Instructions to follow: Your task is to transcribe each record exactly and to omit every image.

════════════════

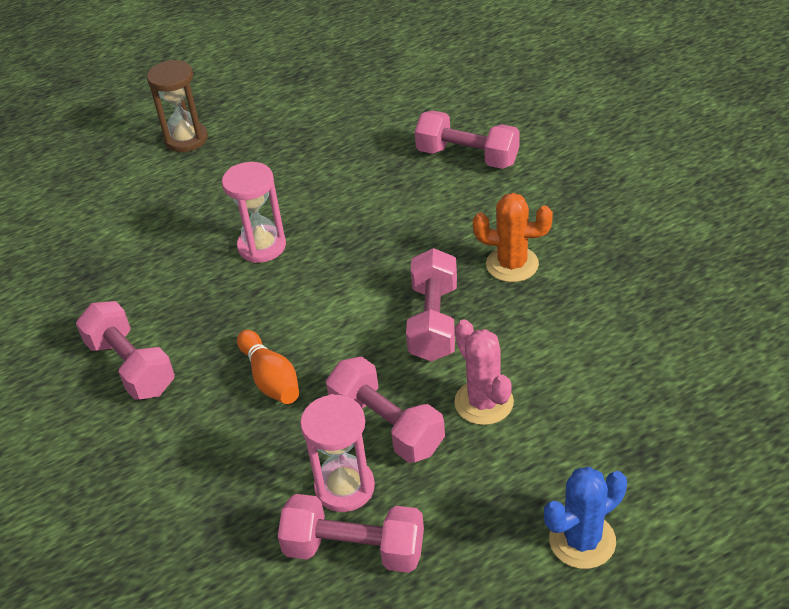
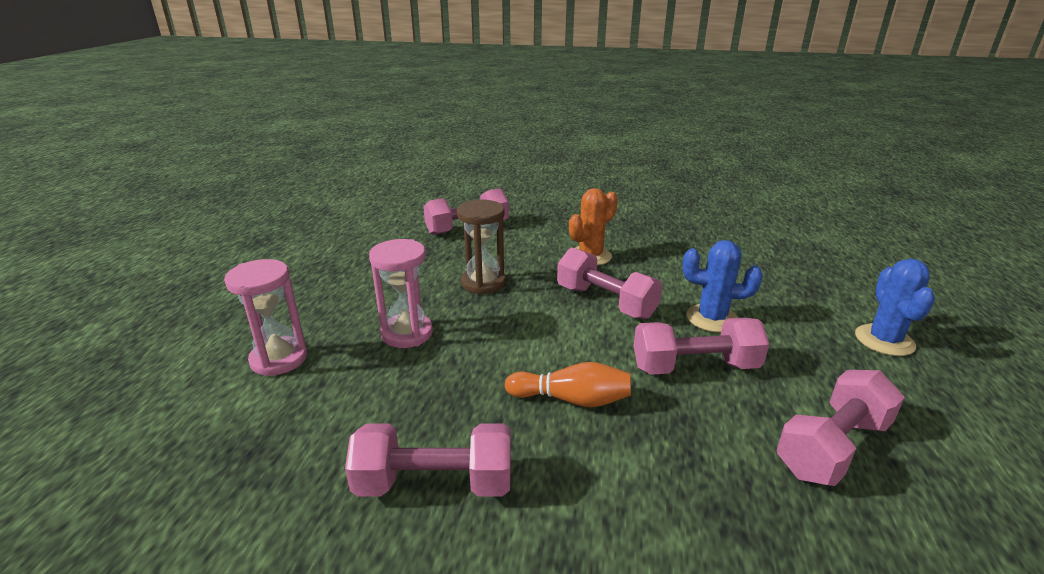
camera: 55 degrees left, 15 degrees down
brown hourglass [147,60,208,152] -> brown hourglass moved to [457,200,506,295]
pink hourglass [300,394,375,512] -> pink hourglass moved to [224,259,307,376]
pink cactus [454,319,514,425] -> blue cactus [683,240,763,332]

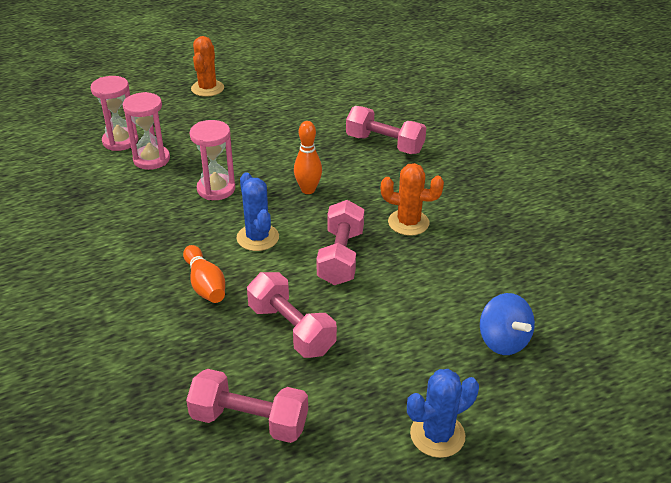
camera: 55 degrees right, 10 degrees up
pink dumbbell [345,424,511,496] -> none
brown hourglass [457,200,506,295] -> orange bowling pin [294,121,322,194]
blue cactus [683,240,763,332] -> blue cactus moved to [236,172,279,251]
none -> pink hourglass [90,76,138,151]
none -> orange cactus [191,36,224,97]
none -> blue spinning top [480,293,535,355]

════════════════

Answer to this task:
camera: 55 degrees left, 15 degrees down
brown hourglass [147,60,208,152] -> brown hourglass moved to [457,200,506,295]
pink hourglass [300,394,375,512] -> pink hourglass moved to [224,259,307,376]
pink cactus [454,319,514,425] -> blue cactus [683,240,763,332]

camera: 55 degrees right, 10 degrees up
pink dumbbell [345,424,511,496] -> none
brown hourglass [457,200,506,295] -> orange bowling pin [294,121,322,194]
blue cactus [683,240,763,332] -> blue cactus moved to [236,172,279,251]
none -> pink hourglass [90,76,138,151]
none -> orange cactus [191,36,224,97]
none -> blue spinning top [480,293,535,355]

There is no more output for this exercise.